[ABOUT THIS EXERCISE] Transcribe the entries below with complete accuracy, excluding the pictures.
INFORMATION PROVIDED START
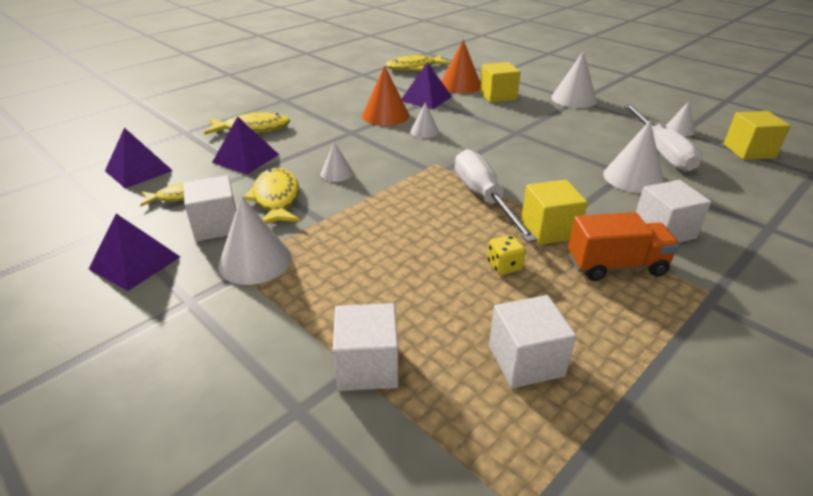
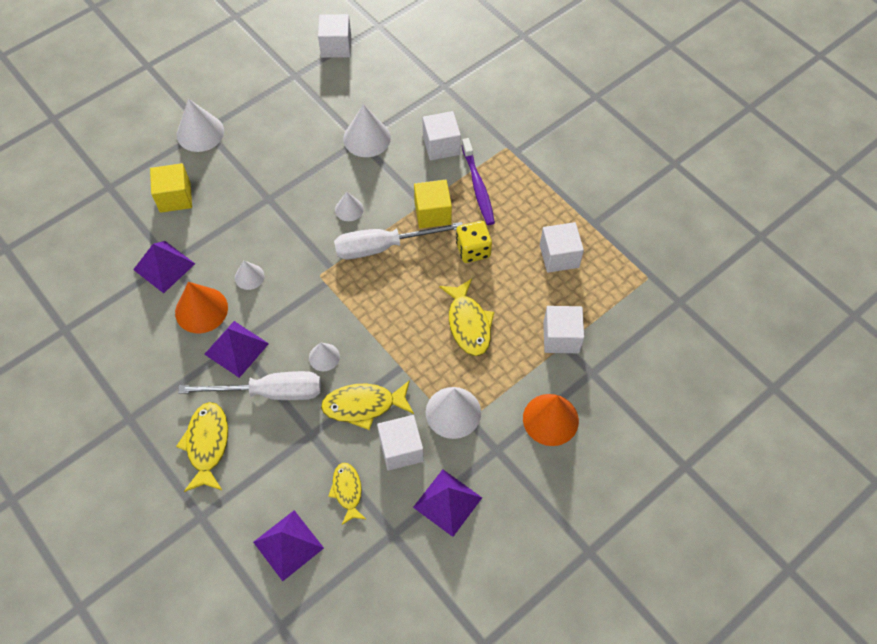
camera: 85 degrees left, 25 degrees up
purple pyramid [212,116,279,174] -> purple pyramid moved to [204,321,269,378]
yellow fish [386,55,451,71] -> yellow fish moved to [439,279,494,356]
orange cone [441,40,480,94] -> orange cone moved to [523,394,579,446]
yellow dice [487,235,526,275] -> yellow dice [456,221,492,263], size x1.51
orange truck [568,212,680,281] -> purple toothbrush [461,138,495,225]
white screwdriver [624,104,702,172] -> white screwdriver moved to [178,371,321,400]
white cone [666,101,695,136] -> white cone moved to [335,192,364,221]
yellow cube [724,111,791,160] -> white cube [318,14,351,58]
INFORMATION PROVIDED END
[EXERCISE RESULT]
camera: 85 degrees left, 25 degrees up
purple pyramid [212,116,279,174] -> purple pyramid moved to [204,321,269,378]
yellow fish [386,55,451,71] -> yellow fish moved to [439,279,494,356]
orange cone [441,40,480,94] -> orange cone moved to [523,394,579,446]
yellow dice [487,235,526,275] -> yellow dice [456,221,492,263], size x1.51
orange truck [568,212,680,281] -> purple toothbrush [461,138,495,225]
white screwdriver [624,104,702,172] -> white screwdriver moved to [178,371,321,400]
white cone [666,101,695,136] -> white cone moved to [335,192,364,221]
yellow cube [724,111,791,160] -> white cube [318,14,351,58]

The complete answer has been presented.